Which lines in the items below contain the word "white"? Pull out each of those lines in full.

= DATA UNDER STUDY =

....

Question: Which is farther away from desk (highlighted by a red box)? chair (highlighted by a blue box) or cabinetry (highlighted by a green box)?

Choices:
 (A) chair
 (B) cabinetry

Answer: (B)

....

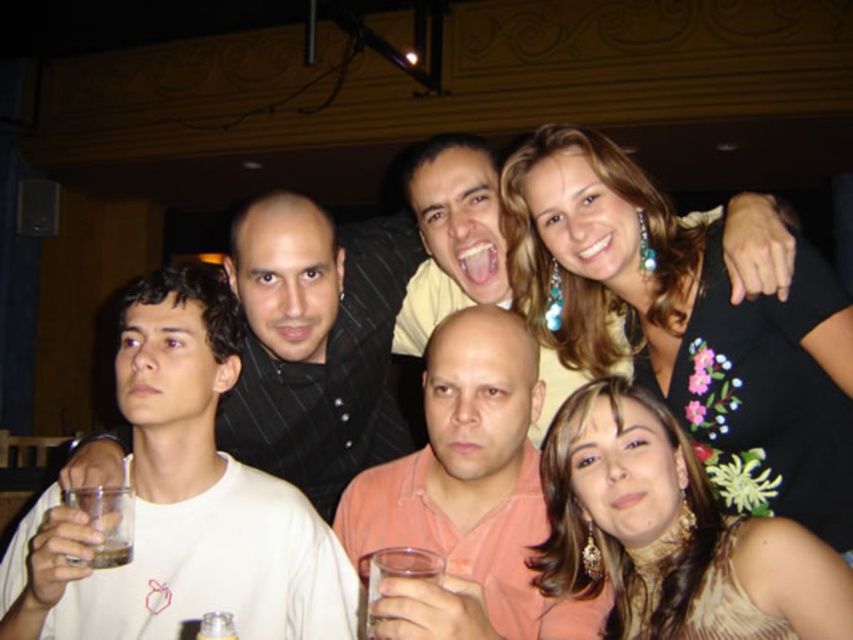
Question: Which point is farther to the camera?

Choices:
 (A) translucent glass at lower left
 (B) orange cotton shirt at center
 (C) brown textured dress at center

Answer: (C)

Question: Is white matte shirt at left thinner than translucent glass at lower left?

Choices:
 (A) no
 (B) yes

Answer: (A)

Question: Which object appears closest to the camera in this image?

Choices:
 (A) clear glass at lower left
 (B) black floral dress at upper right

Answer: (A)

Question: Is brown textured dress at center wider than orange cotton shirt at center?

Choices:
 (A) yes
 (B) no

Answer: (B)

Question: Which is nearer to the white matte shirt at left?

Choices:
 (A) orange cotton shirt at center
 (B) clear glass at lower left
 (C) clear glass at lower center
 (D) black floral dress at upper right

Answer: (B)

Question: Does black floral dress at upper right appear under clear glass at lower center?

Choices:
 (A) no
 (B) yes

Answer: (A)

....

= WRITTEN REPLY =
Question: Is white matte shirt at left thinner than translucent glass at lower left?
Question: Which is nearer to the white matte shirt at left?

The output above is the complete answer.